● **Action item**: Only the lines below between the one holding "F1: 1A (5V, N6) -> 1A (GND, N6)" and the one holding "U5: MC14017 -> HEF4017", inclusive, are to be reproduced word for word; the pictures are to be left out.

● **Data to use**:

-------

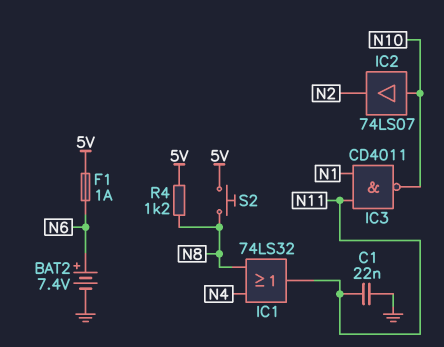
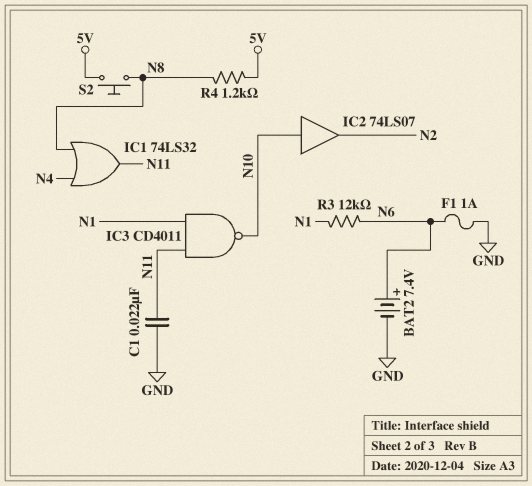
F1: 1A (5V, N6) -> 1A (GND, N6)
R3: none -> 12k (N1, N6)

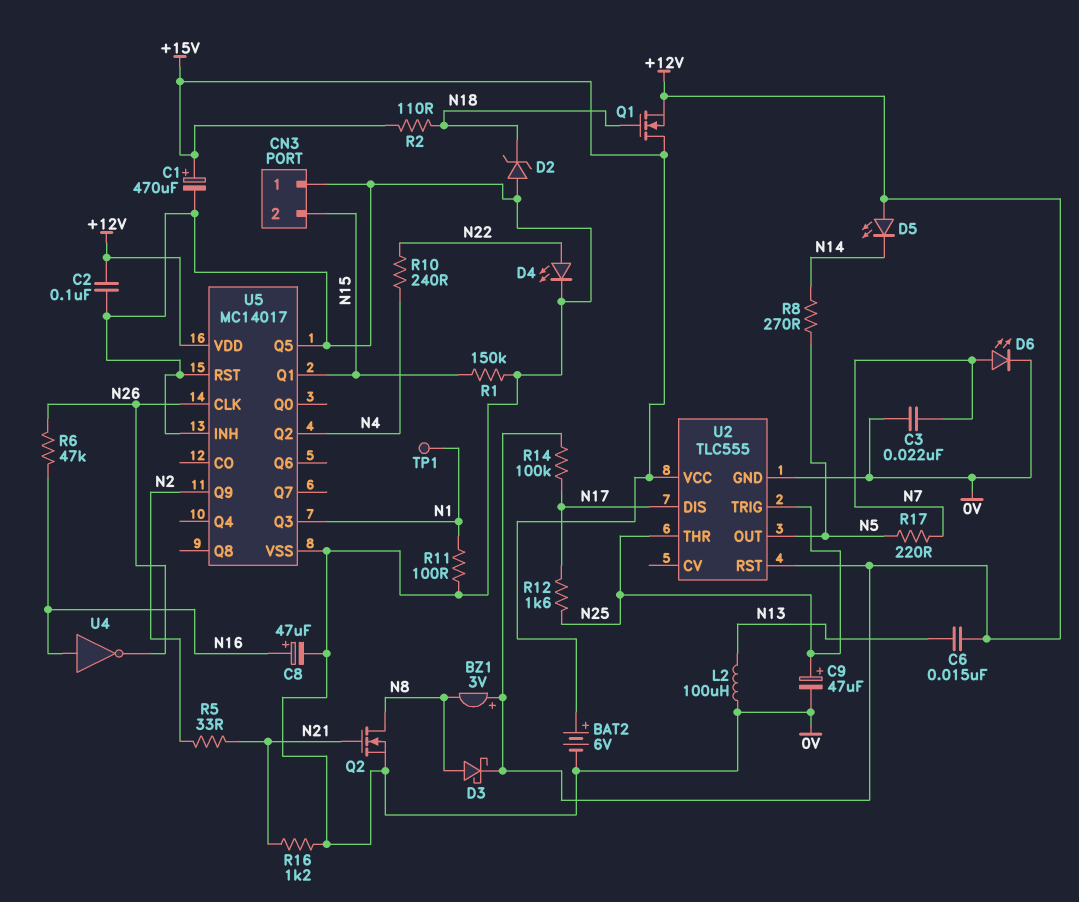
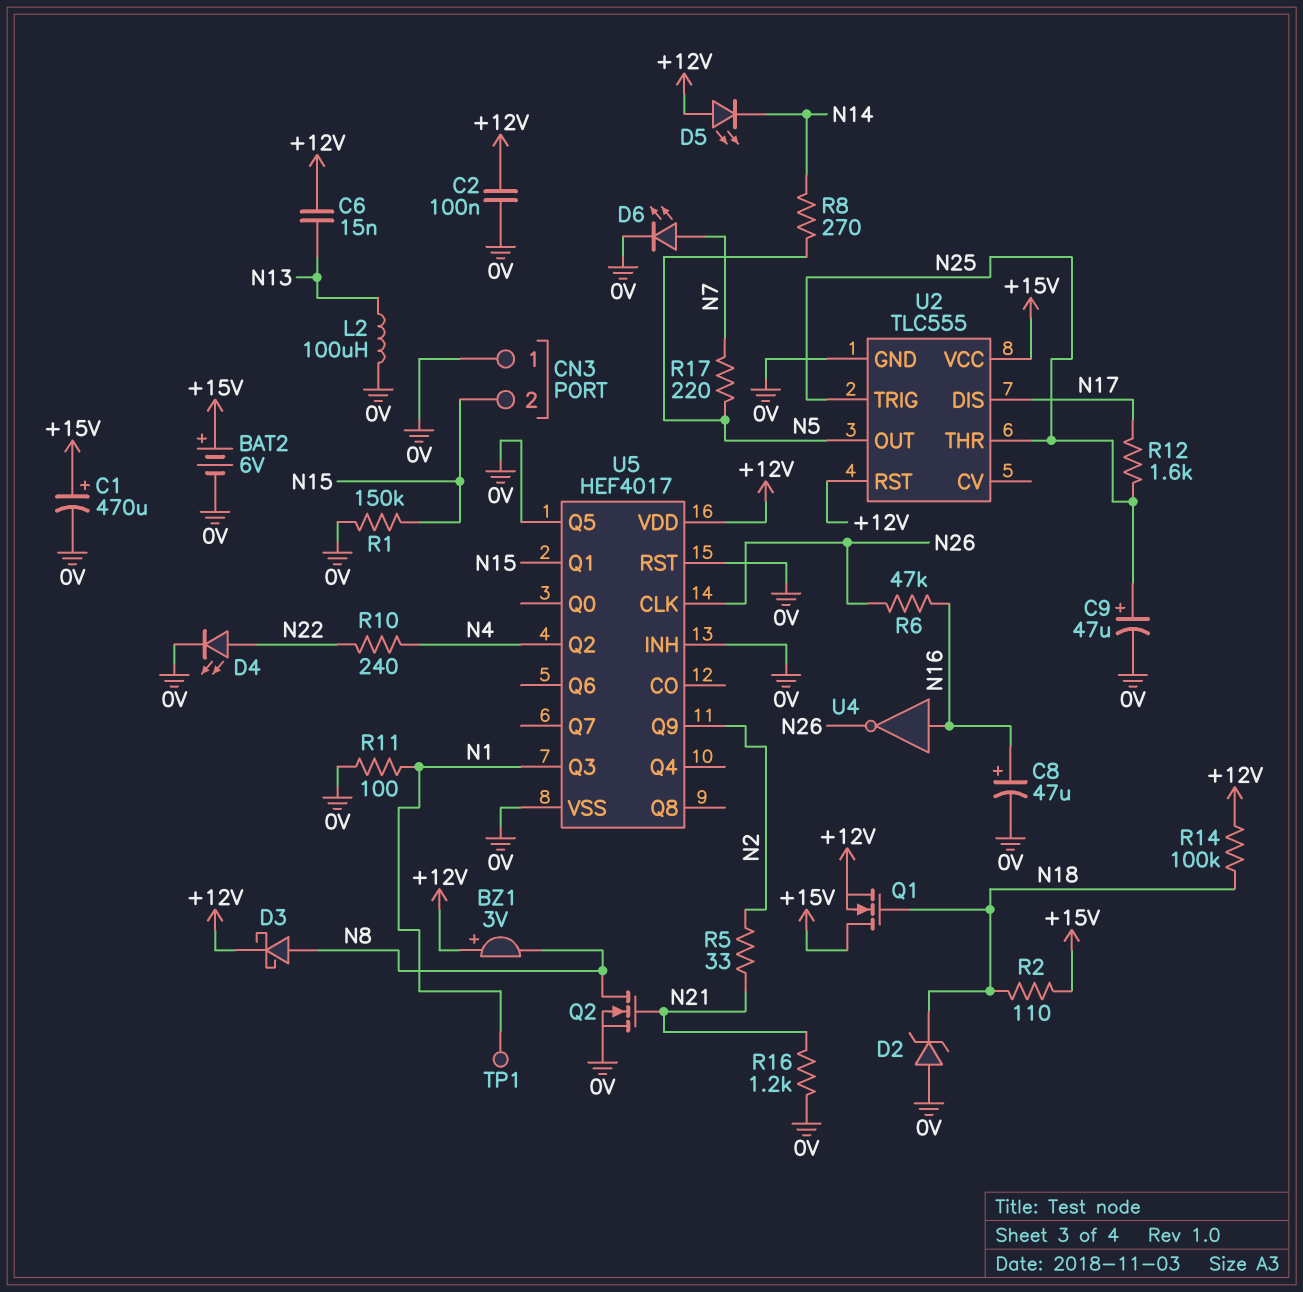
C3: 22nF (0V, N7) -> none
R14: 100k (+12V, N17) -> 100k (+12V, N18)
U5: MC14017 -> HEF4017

-------

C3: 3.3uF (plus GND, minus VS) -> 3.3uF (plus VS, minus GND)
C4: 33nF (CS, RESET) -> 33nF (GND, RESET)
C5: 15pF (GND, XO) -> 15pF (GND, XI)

-------

● **Finished exercise**:
F1: 1A (5V, N6) -> 1A (GND, N6)
R3: none -> 12k (N1, N6)

C3: 22nF (0V, N7) -> none
R14: 100k (+12V, N17) -> 100k (+12V, N18)
U5: MC14017 -> HEF4017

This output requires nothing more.